• Assignment:
Repeat the data exactly, please; no pictures belong in the copy.

• Provided records:

▼

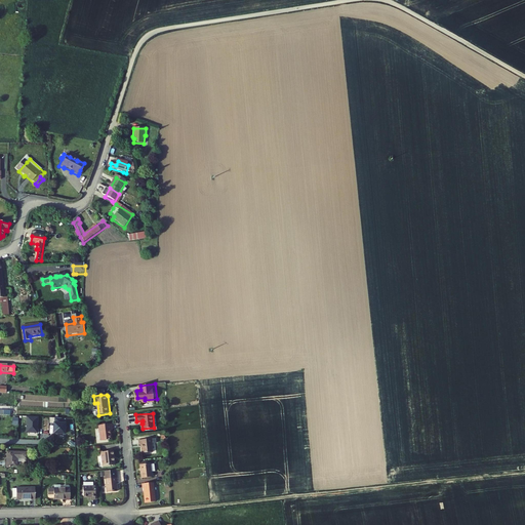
[(29,418),(29,435),(39,435),(40,418),(29,418)]
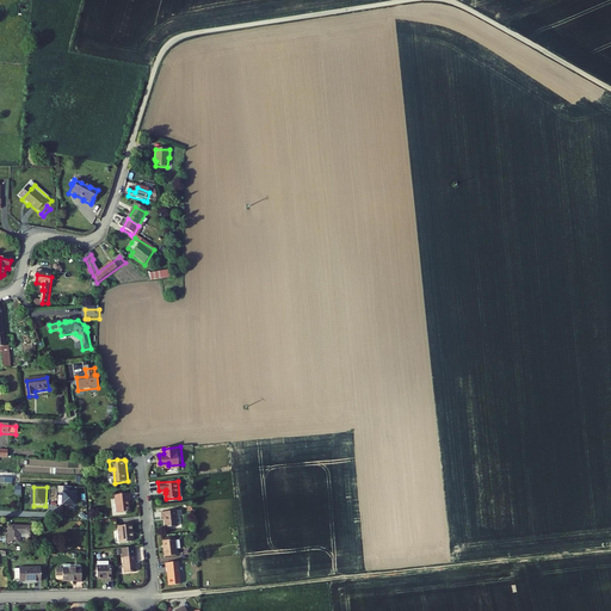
[(74,488),(60,488),(59,495),(66,495),(66,506),(78,506),(79,494),(74,494),(74,488)]
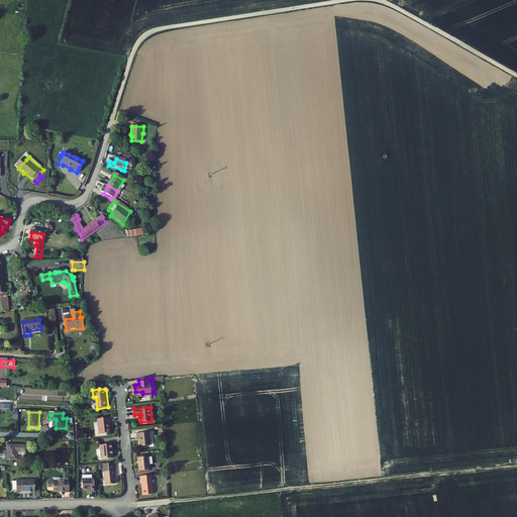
[(111,417),(98,418),(100,434),(110,433),(110,425),(112,424),(111,417)]
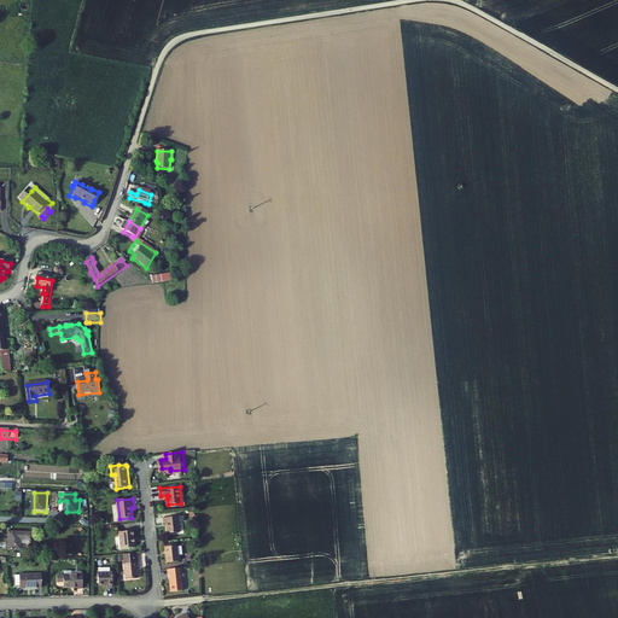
[(179,516),(164,517),(165,523),(168,522),(169,532),(180,532),(179,516)]
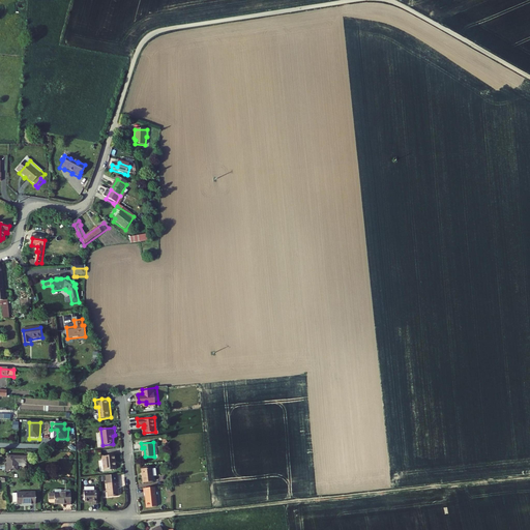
[(8,455),(7,471),(18,471),(18,462),(27,462),(27,455),(8,455)]
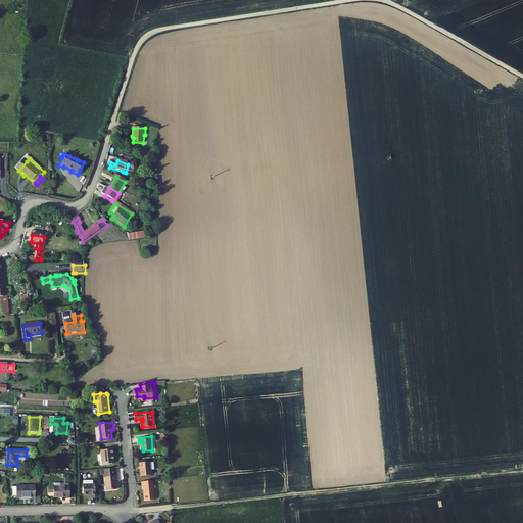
[(115,449),(103,450),(104,464),(116,463),(115,449)]
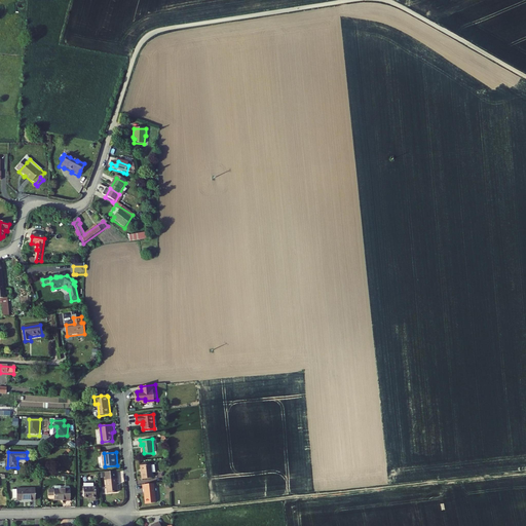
[(154,463),(144,464),(145,477),(155,476),(154,463)]
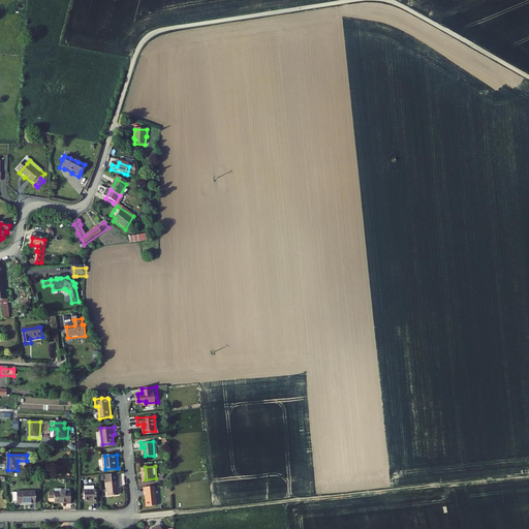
[(119,481),(106,483),(107,496),(117,495),(117,487),(119,487),(119,481)]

▲

• Your solution:
[(29,418),(29,435),(39,435),(40,418),(29,418)]
[(74,488),(60,488),(59,495),(66,495),(66,506),(78,506),(79,494),(74,494),(74,488)]
[(111,417),(98,418),(100,434),(110,433),(110,425),(112,424),(111,417)]
[(179,516),(164,517),(165,523),(168,522),(169,532),(180,532),(179,516)]
[(8,455),(7,471),(18,471),(18,462),(27,462),(27,455),(8,455)]
[(115,449),(103,450),(104,464),(116,463),(115,449)]
[(154,463),(144,464),(145,477),(155,476),(154,463)]
[(119,481),(106,483),(107,496),(117,495),(117,487),(119,487),(119,481)]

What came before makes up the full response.